Provide a verbatim copy of all the records below, leaving the images out.

-- DATA --
--------------------

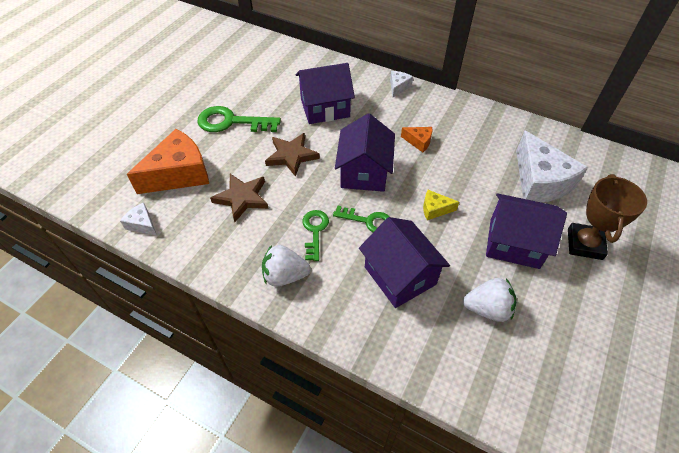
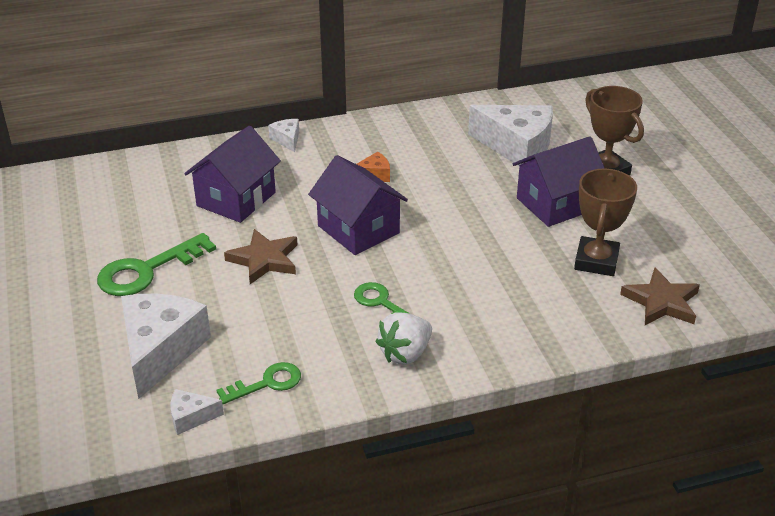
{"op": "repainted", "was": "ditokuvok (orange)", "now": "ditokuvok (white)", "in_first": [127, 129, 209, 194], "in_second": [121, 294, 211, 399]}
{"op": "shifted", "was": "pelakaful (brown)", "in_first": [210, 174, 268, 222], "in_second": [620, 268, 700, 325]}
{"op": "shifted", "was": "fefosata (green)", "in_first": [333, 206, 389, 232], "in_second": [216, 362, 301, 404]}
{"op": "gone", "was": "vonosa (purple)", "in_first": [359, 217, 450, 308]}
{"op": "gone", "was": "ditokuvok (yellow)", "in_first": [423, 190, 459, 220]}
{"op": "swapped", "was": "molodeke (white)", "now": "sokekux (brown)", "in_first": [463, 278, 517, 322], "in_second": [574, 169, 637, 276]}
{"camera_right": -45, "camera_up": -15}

--------------------

-- TASK RESPONSE --
{"op": "repainted", "was": "ditokuvok (orange)", "now": "ditokuvok (white)", "in_first": [127, 129, 209, 194], "in_second": [121, 294, 211, 399]}
{"op": "shifted", "was": "pelakaful (brown)", "in_first": [210, 174, 268, 222], "in_second": [620, 268, 700, 325]}
{"op": "shifted", "was": "fefosata (green)", "in_first": [333, 206, 389, 232], "in_second": [216, 362, 301, 404]}
{"op": "gone", "was": "vonosa (purple)", "in_first": [359, 217, 450, 308]}
{"op": "gone", "was": "ditokuvok (yellow)", "in_first": [423, 190, 459, 220]}
{"op": "swapped", "was": "molodeke (white)", "now": "sokekux (brown)", "in_first": [463, 278, 517, 322], "in_second": [574, 169, 637, 276]}
{"camera_right": -45, "camera_up": -15}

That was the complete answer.